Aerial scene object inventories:
-*-

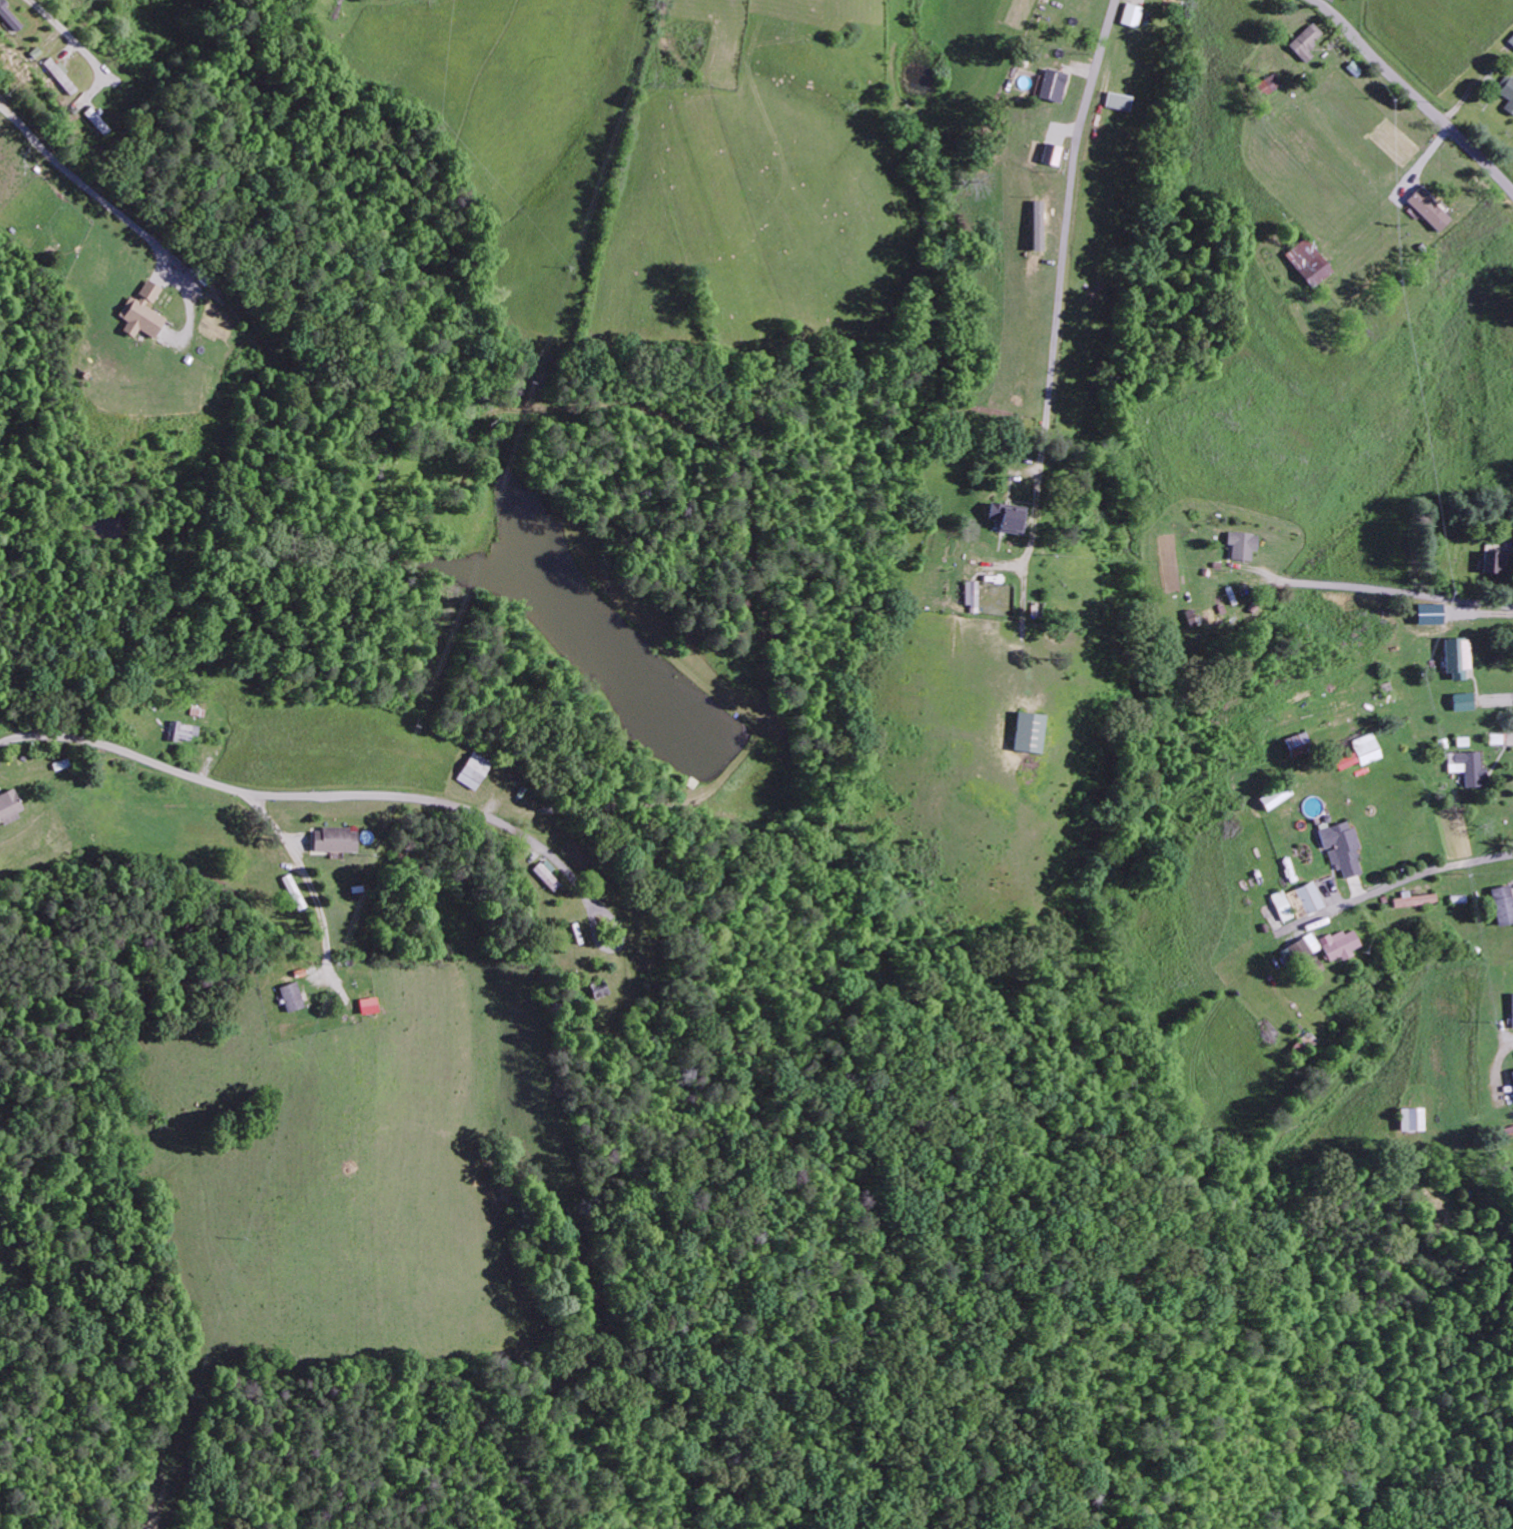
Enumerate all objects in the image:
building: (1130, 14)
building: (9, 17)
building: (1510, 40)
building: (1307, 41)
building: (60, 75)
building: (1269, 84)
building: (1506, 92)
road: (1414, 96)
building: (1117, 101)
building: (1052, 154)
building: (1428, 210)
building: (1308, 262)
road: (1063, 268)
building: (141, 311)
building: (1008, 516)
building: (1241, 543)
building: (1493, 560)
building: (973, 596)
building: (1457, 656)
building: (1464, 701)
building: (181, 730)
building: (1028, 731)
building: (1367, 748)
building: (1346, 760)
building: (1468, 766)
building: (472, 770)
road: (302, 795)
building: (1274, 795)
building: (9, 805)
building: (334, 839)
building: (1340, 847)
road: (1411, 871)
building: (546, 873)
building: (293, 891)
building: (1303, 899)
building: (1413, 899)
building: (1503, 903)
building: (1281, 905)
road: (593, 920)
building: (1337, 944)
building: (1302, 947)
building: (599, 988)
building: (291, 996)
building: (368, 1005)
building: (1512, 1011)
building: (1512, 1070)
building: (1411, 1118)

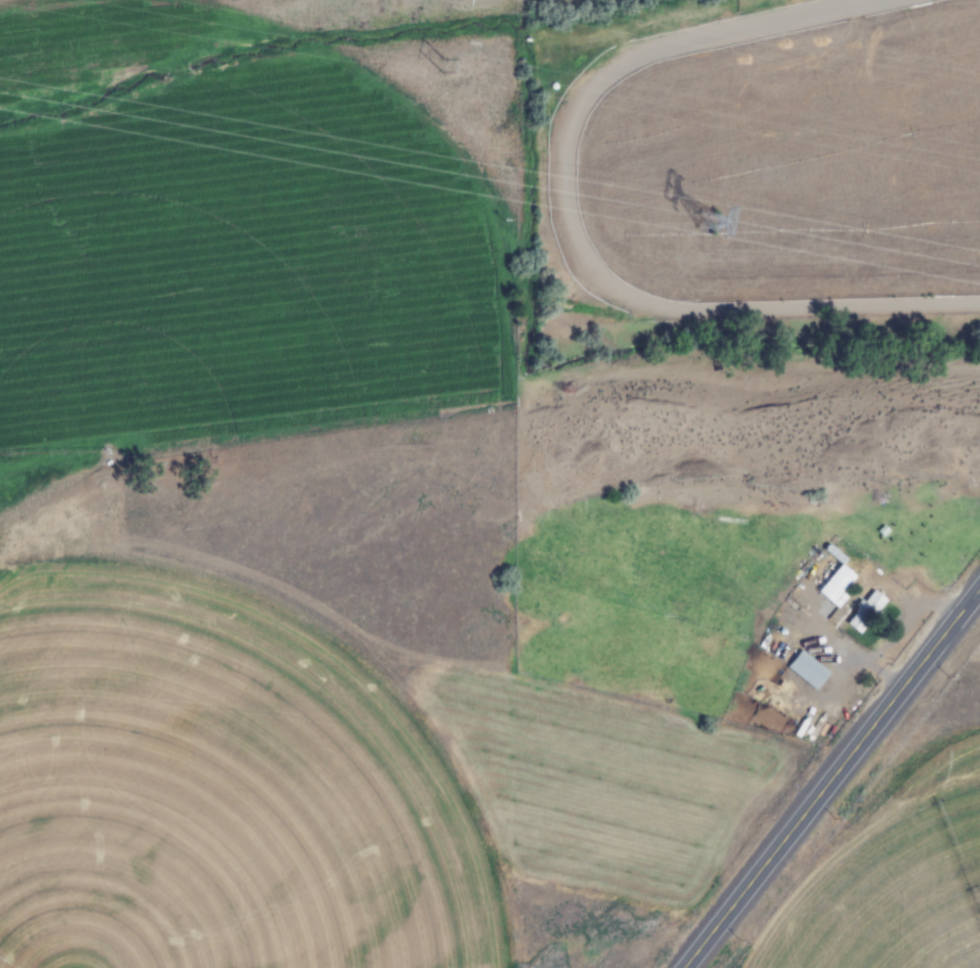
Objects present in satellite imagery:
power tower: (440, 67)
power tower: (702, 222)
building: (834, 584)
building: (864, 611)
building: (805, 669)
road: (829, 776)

-*-

WHAT YOU SHOULD DO | When you reach a picture in the records above, pass over it and transcribe the rest exactly.

TASK OUTPUT |
Enumerate all objects in the image:
building: (1130, 14)
building: (9, 17)
building: (1510, 40)
building: (1307, 41)
building: (60, 75)
building: (1269, 84)
building: (1506, 92)
road: (1414, 96)
building: (1117, 101)
building: (1052, 154)
building: (1428, 210)
building: (1308, 262)
road: (1063, 268)
building: (141, 311)
building: (1008, 516)
building: (1241, 543)
building: (1493, 560)
building: (973, 596)
building: (1457, 656)
building: (1464, 701)
building: (181, 730)
building: (1028, 731)
building: (1367, 748)
building: (1346, 760)
building: (1468, 766)
building: (472, 770)
road: (302, 795)
building: (1274, 795)
building: (9, 805)
building: (334, 839)
building: (1340, 847)
road: (1411, 871)
building: (546, 873)
building: (293, 891)
building: (1303, 899)
building: (1413, 899)
building: (1503, 903)
building: (1281, 905)
road: (593, 920)
building: (1337, 944)
building: (1302, 947)
building: (599, 988)
building: (291, 996)
building: (368, 1005)
building: (1512, 1011)
building: (1512, 1070)
building: (1411, 1118)

Objects present in satellite imagery:
power tower: (440, 67)
power tower: (702, 222)
building: (834, 584)
building: (864, 611)
building: (805, 669)
road: (829, 776)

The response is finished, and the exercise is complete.